▶ _What you are asked to do_
Count the lines in the data below that contain the string "farther", treating uppercase and lowercase as different. Give only the number.

▶ _Input material_
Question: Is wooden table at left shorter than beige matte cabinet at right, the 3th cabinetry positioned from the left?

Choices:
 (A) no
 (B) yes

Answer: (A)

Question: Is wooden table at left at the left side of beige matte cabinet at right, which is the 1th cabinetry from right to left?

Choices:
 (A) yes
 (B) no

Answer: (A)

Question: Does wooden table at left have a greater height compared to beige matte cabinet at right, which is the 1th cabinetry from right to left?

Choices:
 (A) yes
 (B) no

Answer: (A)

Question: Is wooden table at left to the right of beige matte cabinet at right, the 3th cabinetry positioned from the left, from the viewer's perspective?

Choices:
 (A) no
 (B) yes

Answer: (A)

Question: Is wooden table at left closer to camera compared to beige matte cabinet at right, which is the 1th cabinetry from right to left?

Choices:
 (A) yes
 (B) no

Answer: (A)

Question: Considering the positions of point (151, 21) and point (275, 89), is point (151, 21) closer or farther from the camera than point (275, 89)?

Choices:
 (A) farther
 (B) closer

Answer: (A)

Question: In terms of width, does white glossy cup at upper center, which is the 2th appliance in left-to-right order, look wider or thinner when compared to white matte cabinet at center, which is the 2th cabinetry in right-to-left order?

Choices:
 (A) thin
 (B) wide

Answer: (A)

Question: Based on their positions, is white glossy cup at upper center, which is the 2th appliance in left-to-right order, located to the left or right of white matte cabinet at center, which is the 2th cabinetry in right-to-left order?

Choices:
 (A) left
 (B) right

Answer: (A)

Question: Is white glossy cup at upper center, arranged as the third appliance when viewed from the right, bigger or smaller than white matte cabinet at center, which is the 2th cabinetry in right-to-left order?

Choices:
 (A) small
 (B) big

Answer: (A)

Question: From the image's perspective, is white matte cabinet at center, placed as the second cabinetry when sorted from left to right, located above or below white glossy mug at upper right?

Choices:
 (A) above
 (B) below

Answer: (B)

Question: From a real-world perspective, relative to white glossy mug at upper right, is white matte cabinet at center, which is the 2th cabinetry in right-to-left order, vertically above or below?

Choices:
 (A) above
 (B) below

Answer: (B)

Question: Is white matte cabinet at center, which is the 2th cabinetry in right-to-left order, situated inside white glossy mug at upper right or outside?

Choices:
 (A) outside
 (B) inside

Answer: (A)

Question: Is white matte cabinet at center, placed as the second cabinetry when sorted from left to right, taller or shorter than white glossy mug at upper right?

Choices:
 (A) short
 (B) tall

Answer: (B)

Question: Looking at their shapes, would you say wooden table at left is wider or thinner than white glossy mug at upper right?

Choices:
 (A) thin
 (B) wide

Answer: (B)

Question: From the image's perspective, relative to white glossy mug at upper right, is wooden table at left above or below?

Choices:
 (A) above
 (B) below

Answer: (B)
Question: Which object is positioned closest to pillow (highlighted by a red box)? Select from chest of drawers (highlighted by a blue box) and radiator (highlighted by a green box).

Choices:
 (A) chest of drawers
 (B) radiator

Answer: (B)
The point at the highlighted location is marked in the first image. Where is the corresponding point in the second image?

▶ _Task answer_
2